BEGIN

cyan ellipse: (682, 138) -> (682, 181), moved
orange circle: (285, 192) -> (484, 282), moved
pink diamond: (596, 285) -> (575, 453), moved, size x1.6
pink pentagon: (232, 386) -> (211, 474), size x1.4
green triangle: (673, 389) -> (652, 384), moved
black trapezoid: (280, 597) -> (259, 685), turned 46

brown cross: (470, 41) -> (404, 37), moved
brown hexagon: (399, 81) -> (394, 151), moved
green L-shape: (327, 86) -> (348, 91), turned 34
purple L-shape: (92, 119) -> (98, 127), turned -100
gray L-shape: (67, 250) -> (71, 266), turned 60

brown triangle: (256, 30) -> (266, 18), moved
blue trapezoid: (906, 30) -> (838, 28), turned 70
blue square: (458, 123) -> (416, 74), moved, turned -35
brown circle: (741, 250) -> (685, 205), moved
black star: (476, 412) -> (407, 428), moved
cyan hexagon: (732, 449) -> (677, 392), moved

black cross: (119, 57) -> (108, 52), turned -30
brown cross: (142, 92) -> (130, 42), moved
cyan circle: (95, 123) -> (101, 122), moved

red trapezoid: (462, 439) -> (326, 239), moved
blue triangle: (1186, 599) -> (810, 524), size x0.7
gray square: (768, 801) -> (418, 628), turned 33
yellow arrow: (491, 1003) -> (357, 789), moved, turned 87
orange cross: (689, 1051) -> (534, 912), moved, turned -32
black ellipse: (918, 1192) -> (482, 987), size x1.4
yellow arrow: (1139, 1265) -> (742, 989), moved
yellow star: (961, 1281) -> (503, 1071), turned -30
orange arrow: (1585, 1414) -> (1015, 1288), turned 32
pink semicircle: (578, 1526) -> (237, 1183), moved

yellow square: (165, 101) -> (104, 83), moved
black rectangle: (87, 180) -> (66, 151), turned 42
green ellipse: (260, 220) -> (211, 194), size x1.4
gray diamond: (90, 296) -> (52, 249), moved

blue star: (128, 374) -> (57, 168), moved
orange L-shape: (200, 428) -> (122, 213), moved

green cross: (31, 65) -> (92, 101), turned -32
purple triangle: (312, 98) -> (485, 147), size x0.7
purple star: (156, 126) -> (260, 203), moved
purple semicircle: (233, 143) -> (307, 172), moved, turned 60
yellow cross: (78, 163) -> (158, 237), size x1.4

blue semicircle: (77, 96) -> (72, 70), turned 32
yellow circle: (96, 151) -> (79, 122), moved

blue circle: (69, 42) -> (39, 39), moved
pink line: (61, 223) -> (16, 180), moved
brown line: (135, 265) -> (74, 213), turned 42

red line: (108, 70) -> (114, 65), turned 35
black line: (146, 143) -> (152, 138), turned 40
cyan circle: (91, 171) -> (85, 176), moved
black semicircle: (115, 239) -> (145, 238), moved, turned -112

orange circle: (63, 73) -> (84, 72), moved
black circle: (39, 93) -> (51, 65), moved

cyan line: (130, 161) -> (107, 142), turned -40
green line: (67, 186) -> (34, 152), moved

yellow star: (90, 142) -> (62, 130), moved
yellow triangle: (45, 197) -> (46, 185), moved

END

◆ **Aim of the exercise**
Wherever the word "gray" shows up in the material, copy the line it is on.

◆ **Output for this task**
gray L-shape: (67, 250) -> (71, 266), turned 60
gray square: (768, 801) -> (418, 628), turned 33
gray diamond: (90, 296) -> (52, 249), moved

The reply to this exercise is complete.